WHAT IS NEEDED:
Your task is to return all of the records exactly, minus any images.

*** LISTED ENTRIES ***

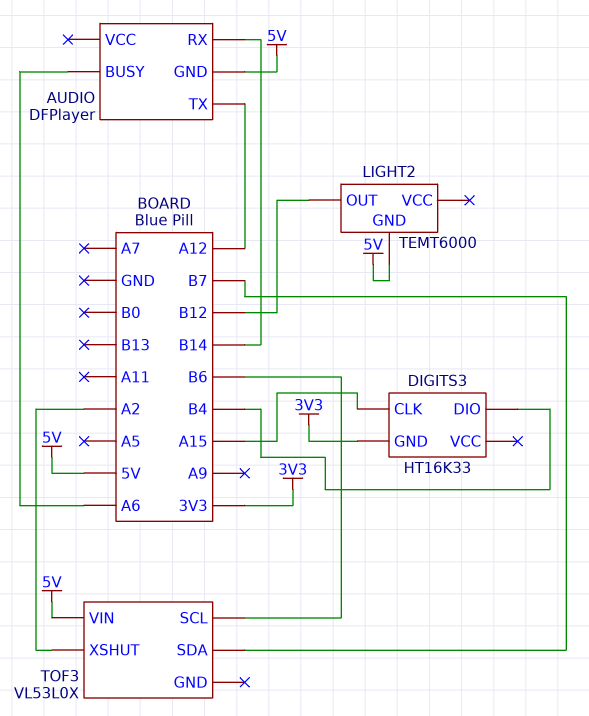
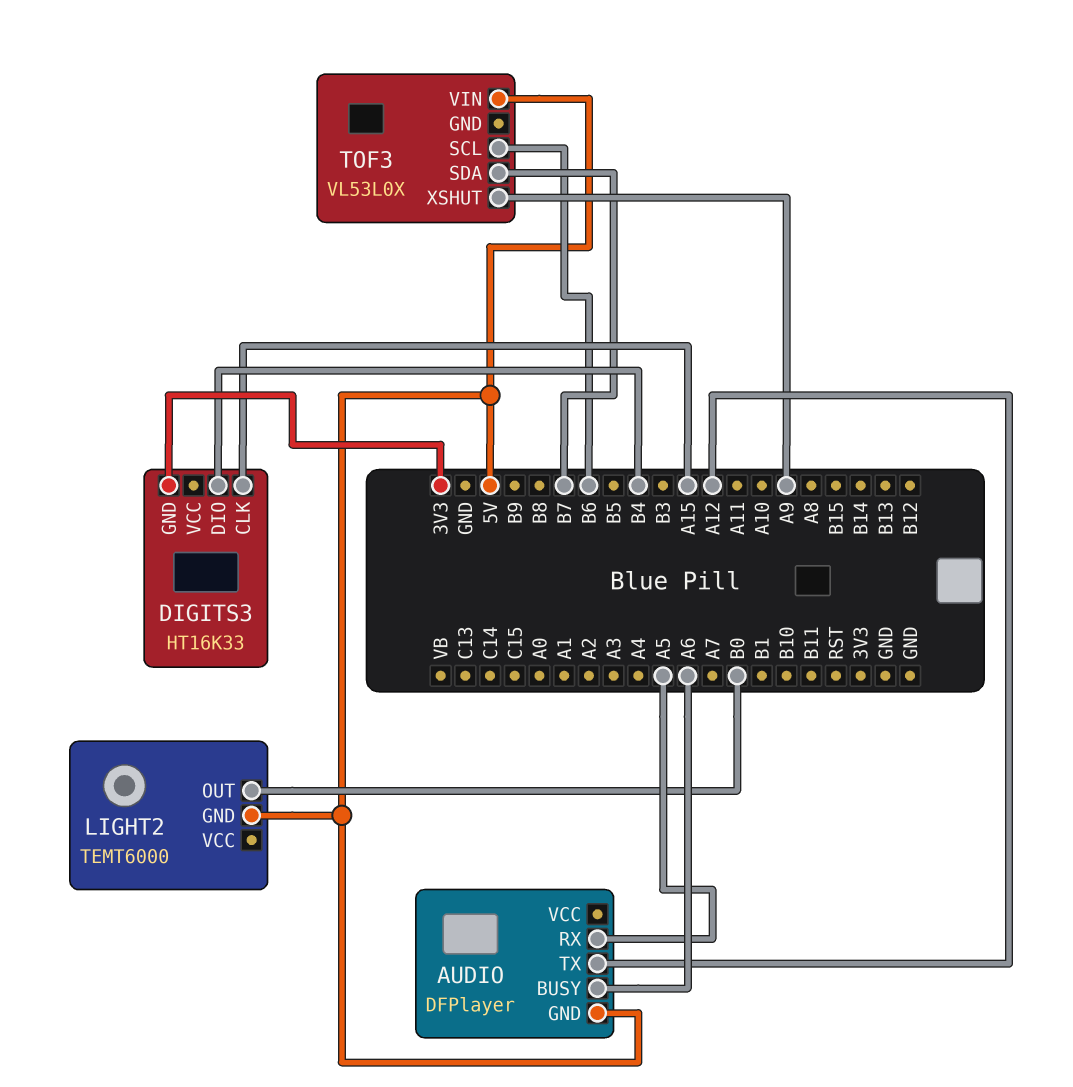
AUDIO pin RX: B14 -> A5
LIGHT2 pin OUT: B12 -> B0
TOF3 pin XSHUT: A2 -> A9

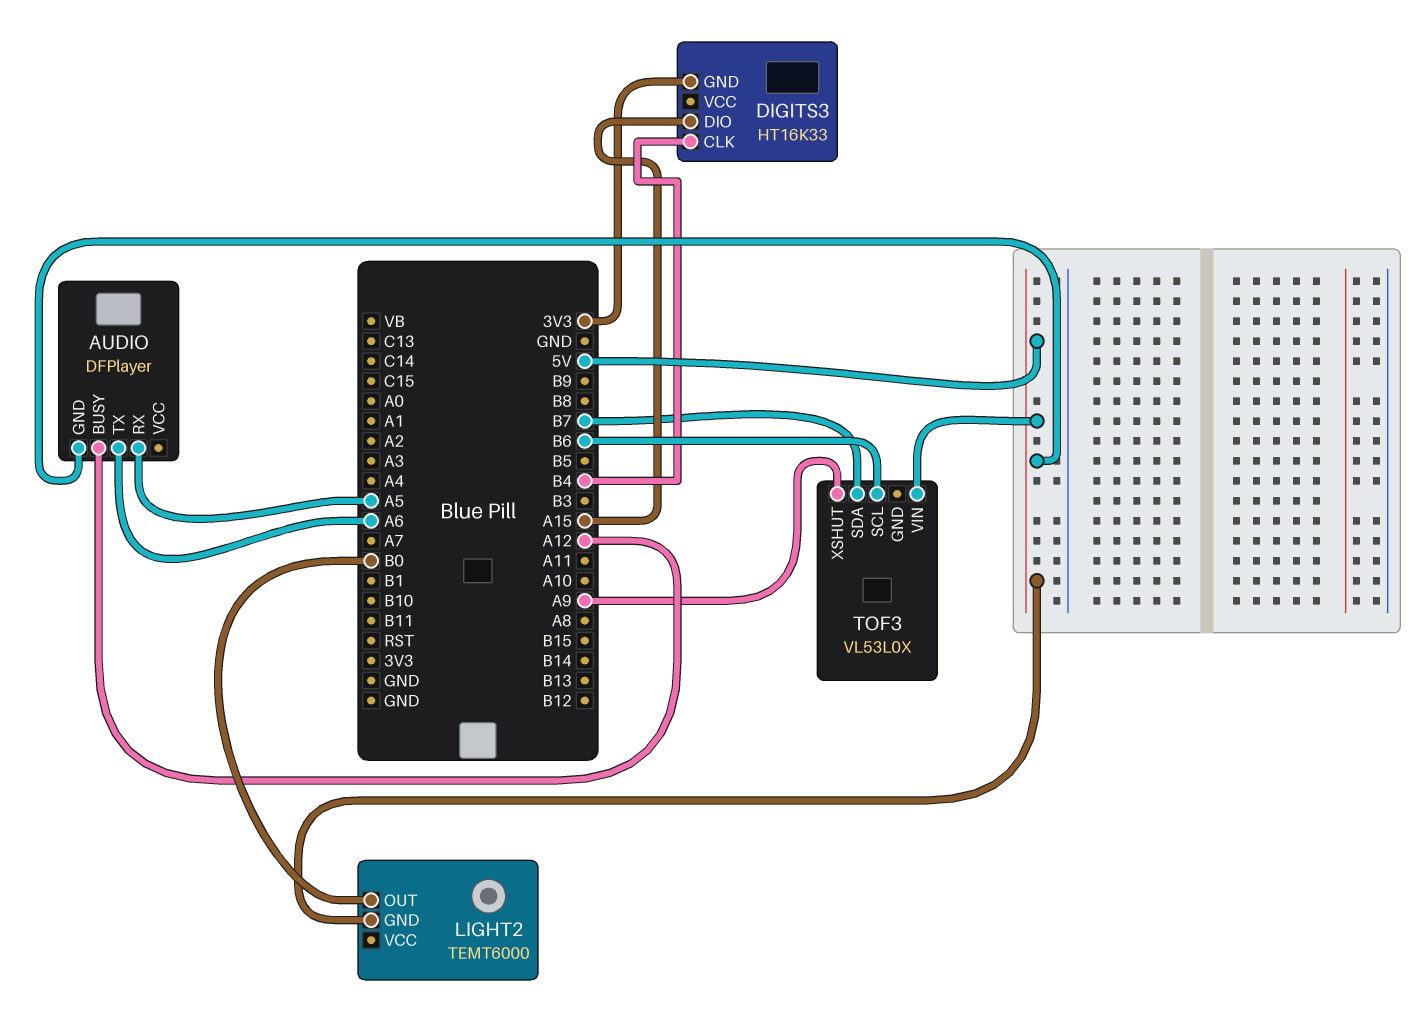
AUDIO pin BUSY: A6 -> A12
AUDIO pin TX: A12 -> A6
DIGITS3 pin CLK: A15 -> B4
DIGITS3 pin DIO: B4 -> A15

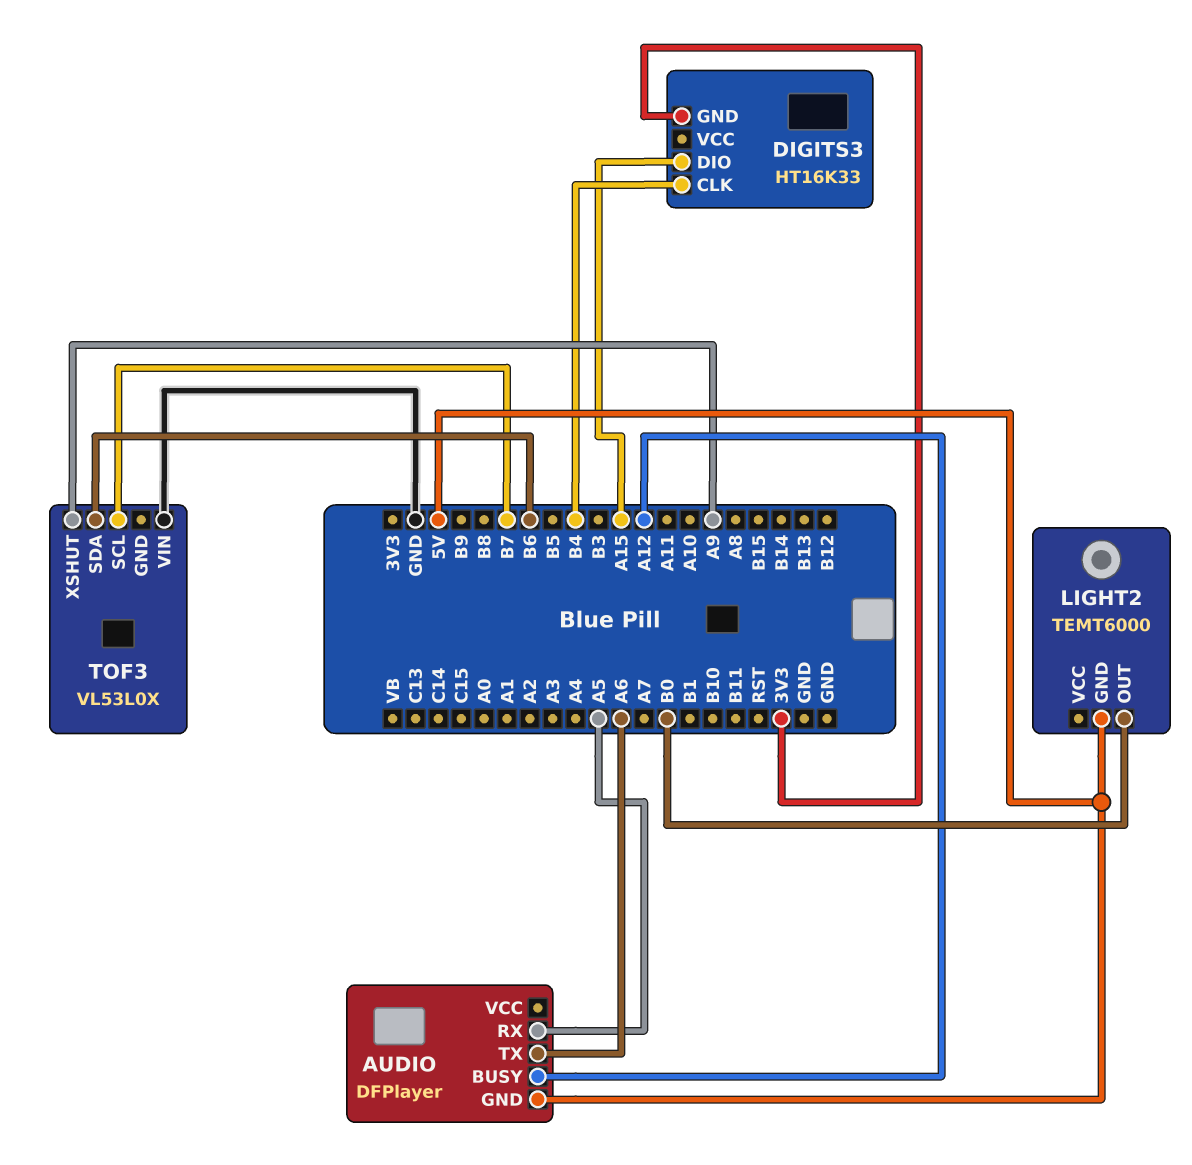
TOF3 pin SCL: B6 -> B7
TOF3 pin SDA: B7 -> B6
TOF3 pin VIN: 5V -> GND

***

EXERCISE RESULT:
AUDIO pin RX: B14 -> A5
LIGHT2 pin OUT: B12 -> B0
TOF3 pin XSHUT: A2 -> A9

AUDIO pin BUSY: A6 -> A12
AUDIO pin TX: A12 -> A6
DIGITS3 pin CLK: A15 -> B4
DIGITS3 pin DIO: B4 -> A15

TOF3 pin SCL: B6 -> B7
TOF3 pin SDA: B7 -> B6
TOF3 pin VIN: 5V -> GND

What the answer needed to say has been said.